◆ **PROBLEM TO SOLVE**
Please produce an exact copy of only the lines from the one with "blue teddy bear: 4 -> 2" through the last one of the material, without pictures.

◆ **RECORDS FOR THIS EXERCISE**
________________________
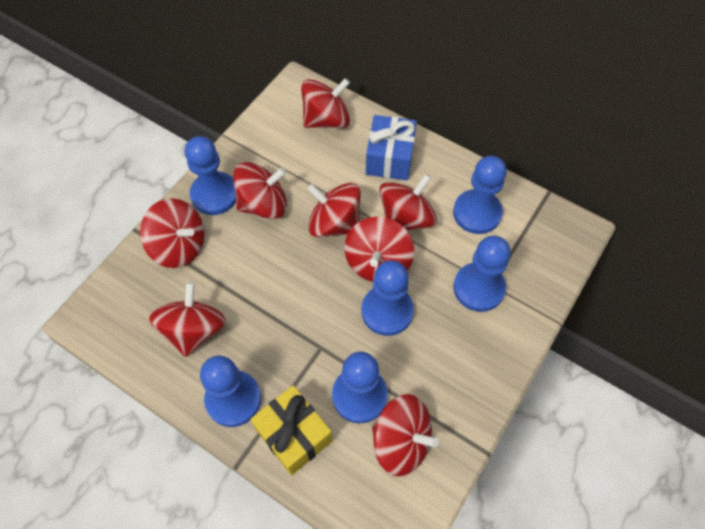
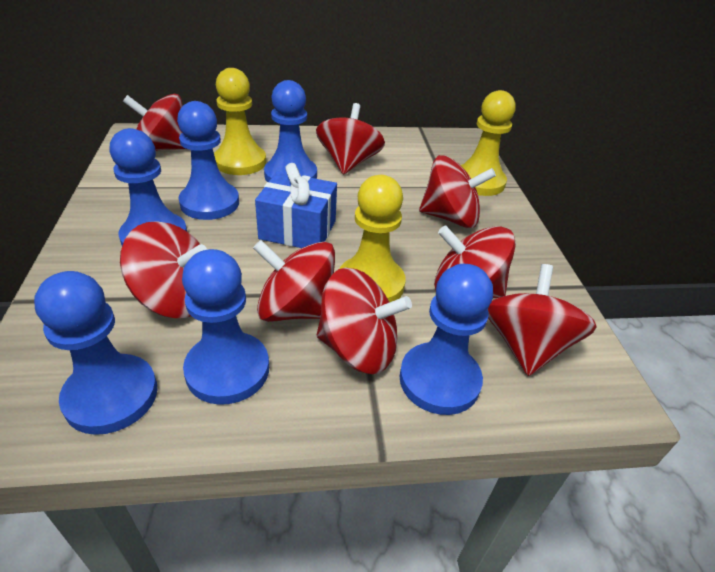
yellow gift: 1 -> 0
yellow pawn: 0 -> 3

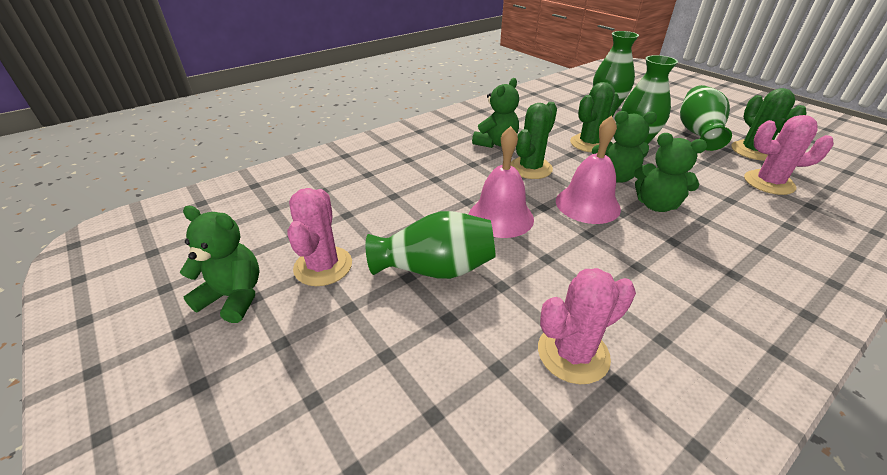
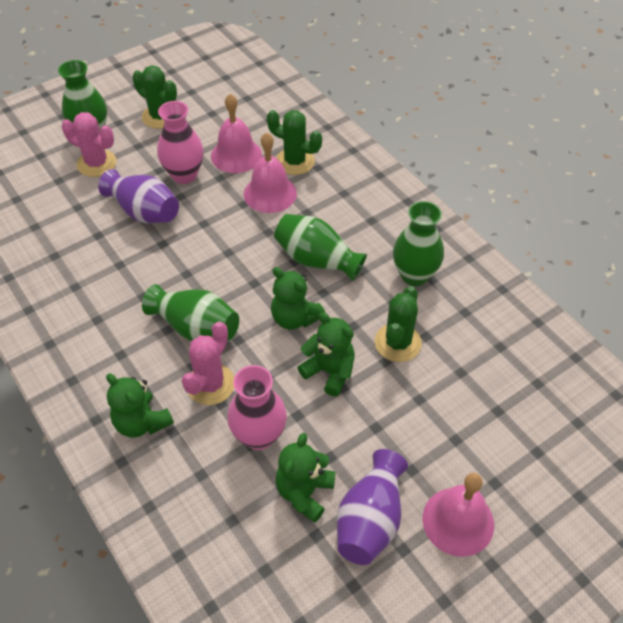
pink bell: 2 -> 3
pink cactus: 3 -> 2
pink vase: 0 -> 2
purple vase: 0 -> 2

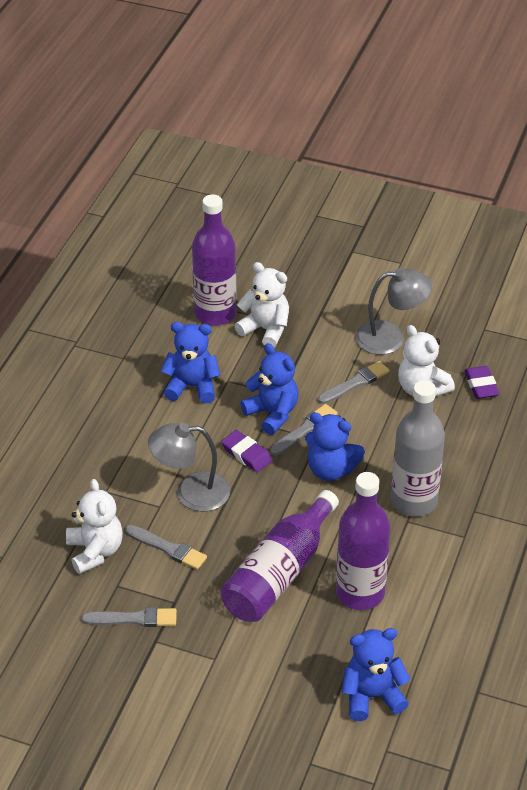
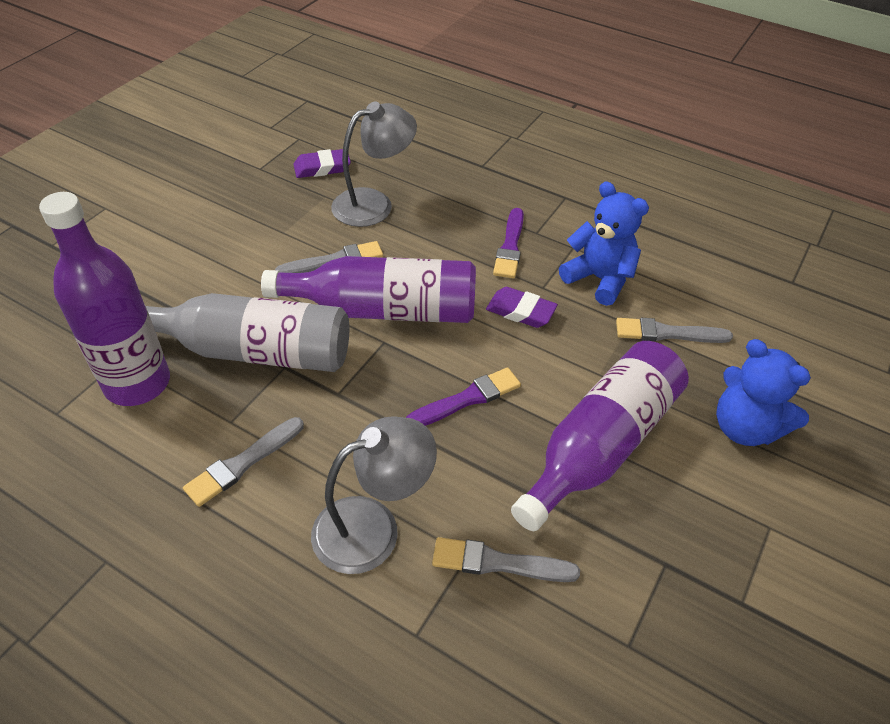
blue teddy bear: 4 -> 2
purple brush: 0 -> 2
white teddy bear: 3 -> 0

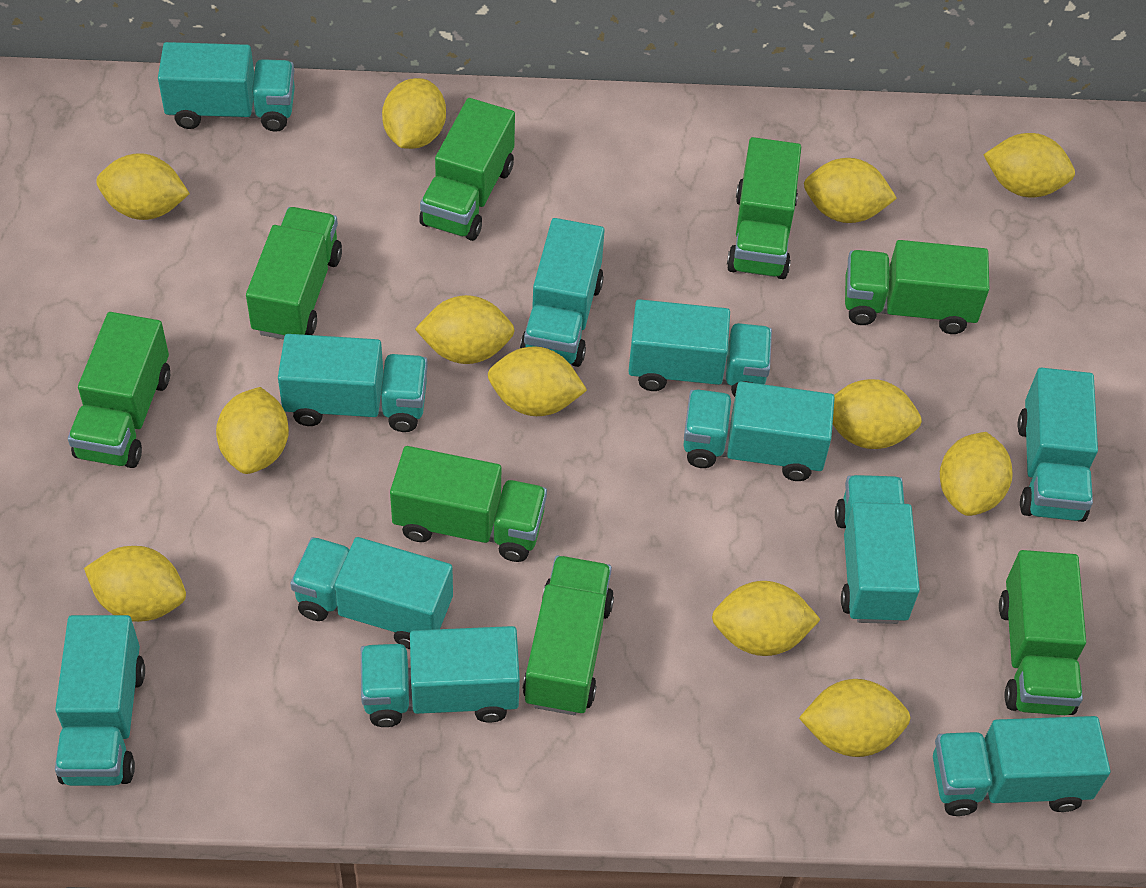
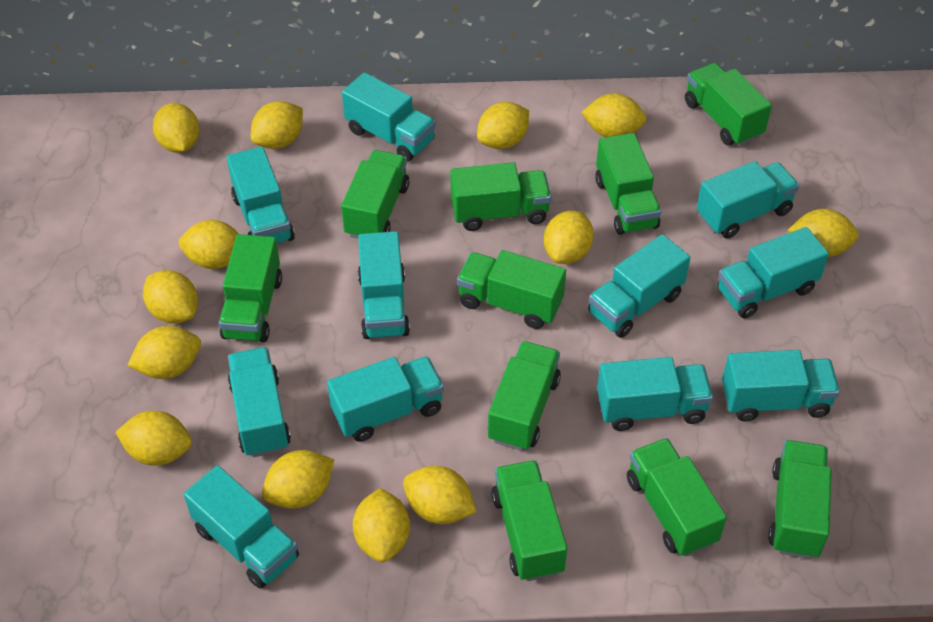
green truck: 8 -> 10
yellow lemon: 12 -> 13

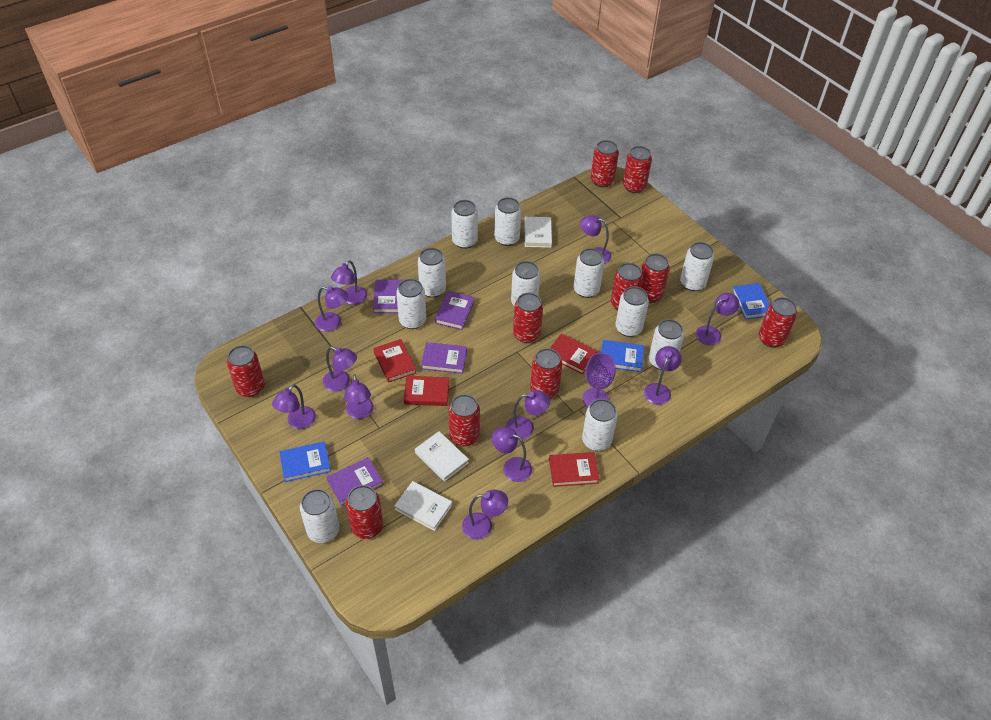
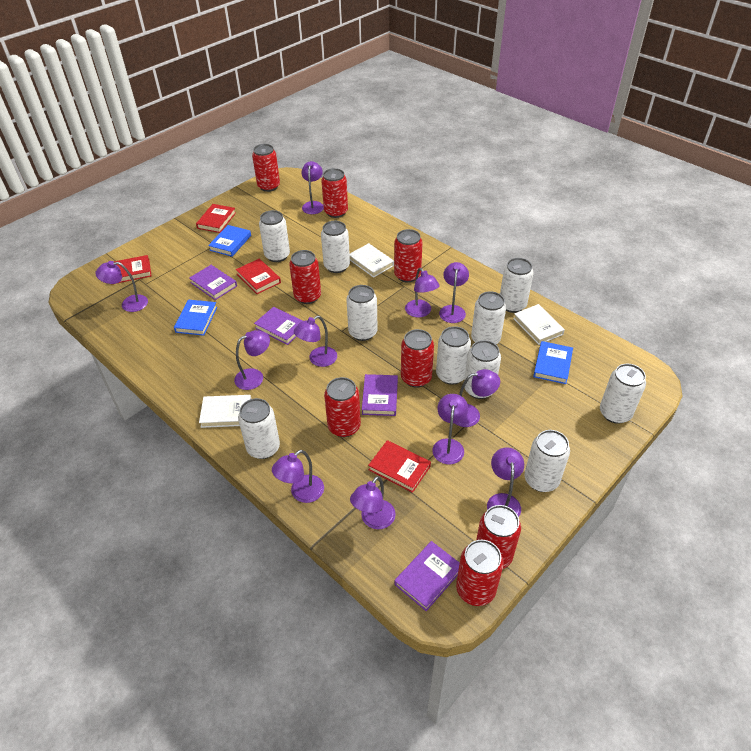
purple goblet: 1 -> 0
red can: 10 -> 8
white can: 11 -> 10

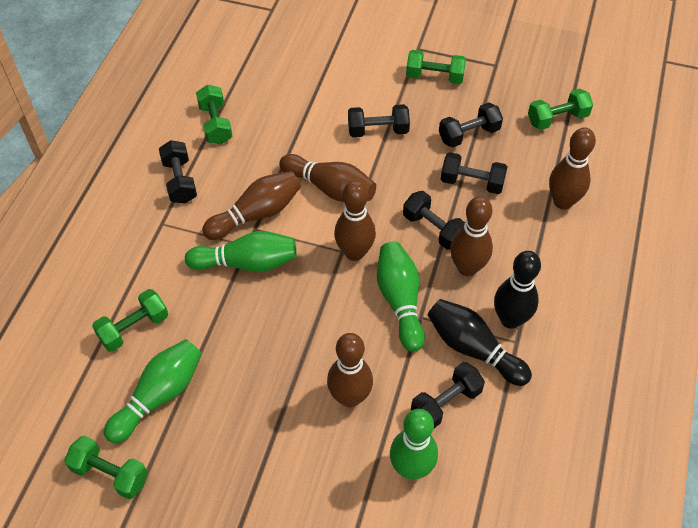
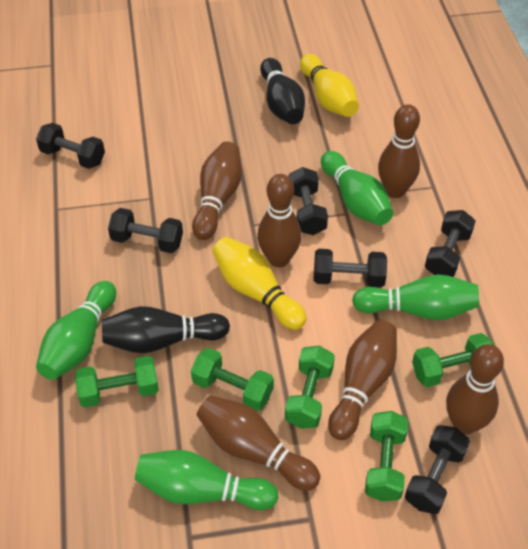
yellow bowling pin: 0 -> 2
________________________
◆ **ANSWER TO THIS TASK**
blue teddy bear: 4 -> 2
purple brush: 0 -> 2
white teddy bear: 3 -> 0

green truck: 8 -> 10
yellow lemon: 12 -> 13

purple goblet: 1 -> 0
red can: 10 -> 8
white can: 11 -> 10

yellow bowling pin: 0 -> 2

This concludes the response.